▶ BRIEF:
A faithful copy of every entry, with the pictures removed, is what is needed here.

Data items
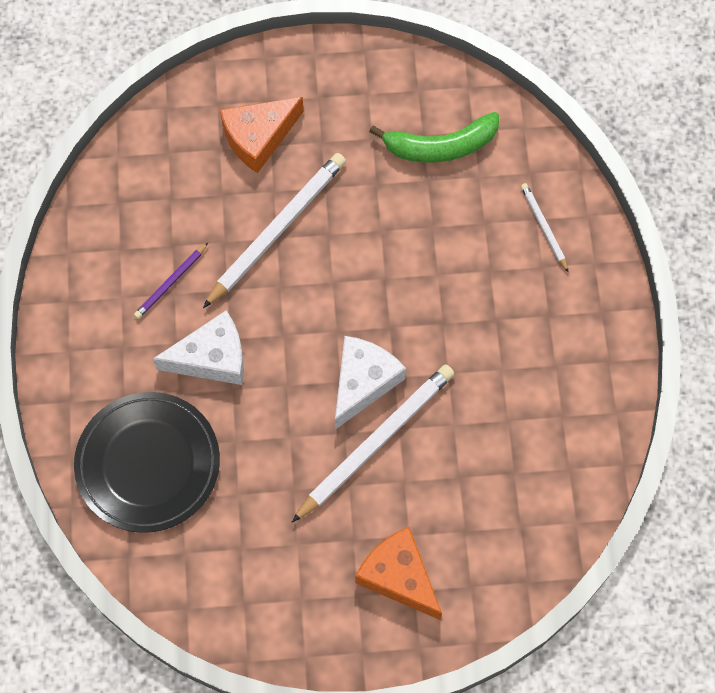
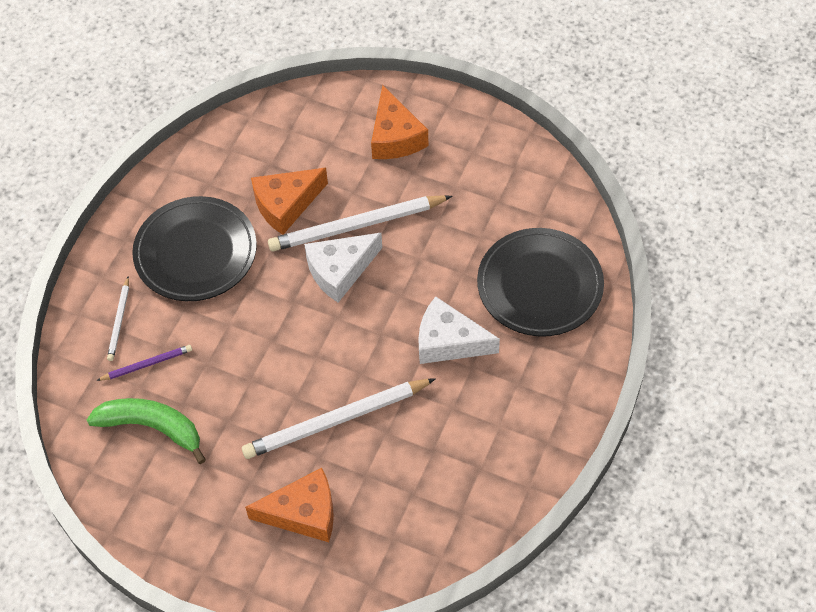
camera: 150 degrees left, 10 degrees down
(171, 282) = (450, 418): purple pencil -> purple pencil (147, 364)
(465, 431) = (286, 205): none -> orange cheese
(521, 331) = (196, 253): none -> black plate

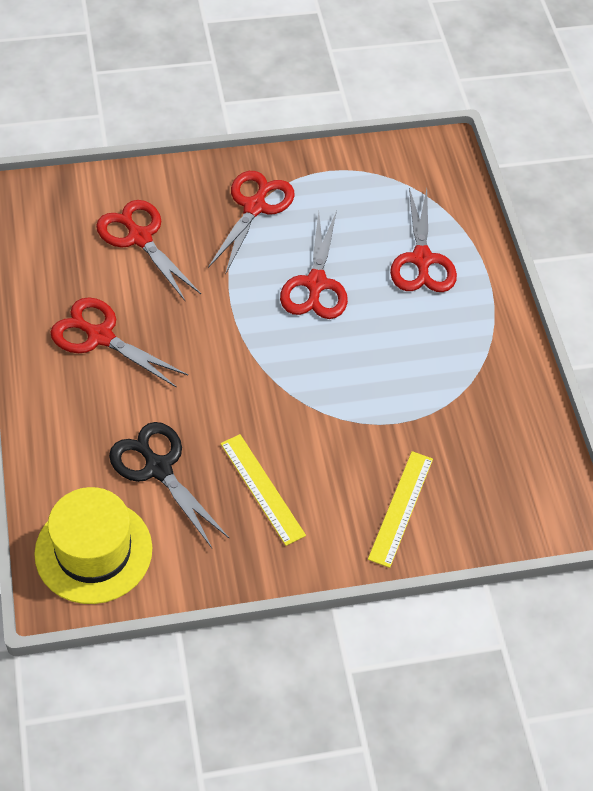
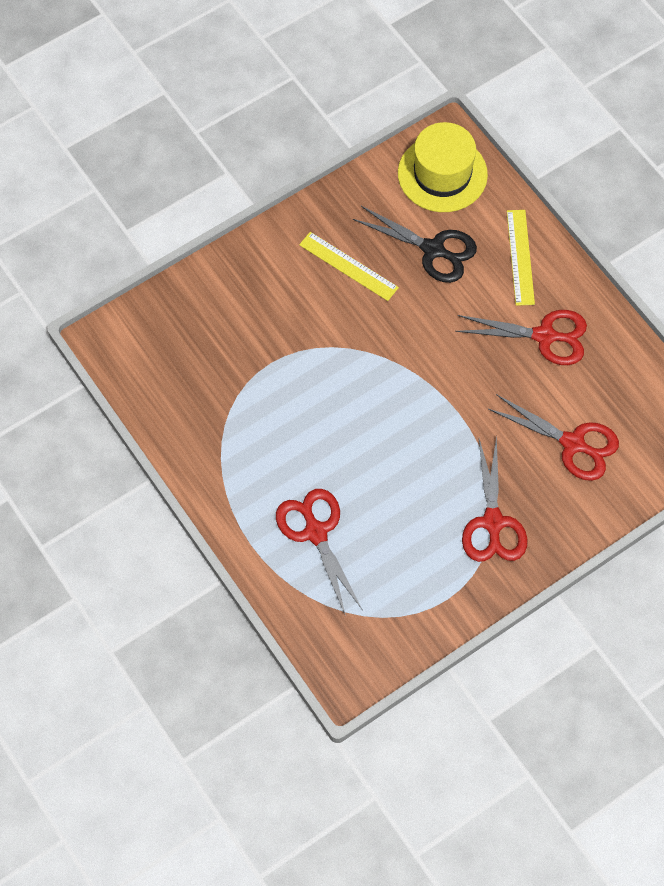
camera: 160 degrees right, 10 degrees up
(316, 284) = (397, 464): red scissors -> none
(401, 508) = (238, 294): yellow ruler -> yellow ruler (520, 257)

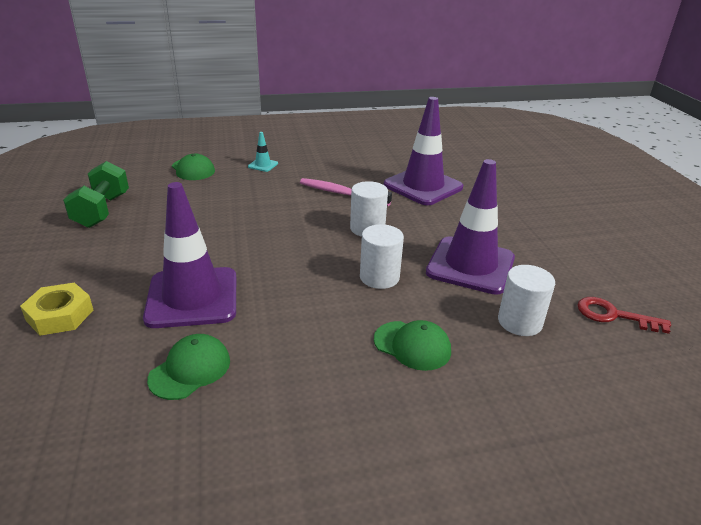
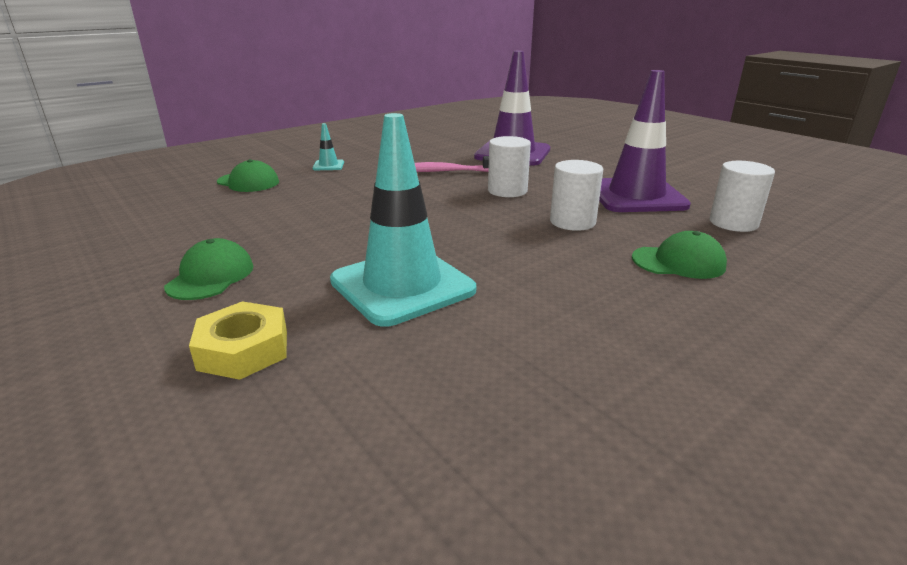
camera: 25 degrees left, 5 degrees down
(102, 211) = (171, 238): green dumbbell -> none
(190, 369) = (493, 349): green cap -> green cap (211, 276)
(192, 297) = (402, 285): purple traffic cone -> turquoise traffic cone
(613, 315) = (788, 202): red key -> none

▶ ANSWER TO THIS EXERCISE:
camera: 150 degrees left, 10 degrees down
(171, 282) = (450, 418): purple pencil -> purple pencil (147, 364)
(465, 431) = (286, 205): none -> orange cheese
(521, 331) = (196, 253): none -> black plate

camera: 160 degrees right, 10 degrees up
(316, 284) = (397, 464): red scissors -> none
(401, 508) = (238, 294): yellow ruler -> yellow ruler (520, 257)

camera: 25 degrees left, 5 degrees down
(102, 211) = (171, 238): green dumbbell -> none
(190, 369) = (493, 349): green cap -> green cap (211, 276)
(192, 297) = (402, 285): purple traffic cone -> turquoise traffic cone
(613, 315) = (788, 202): red key -> none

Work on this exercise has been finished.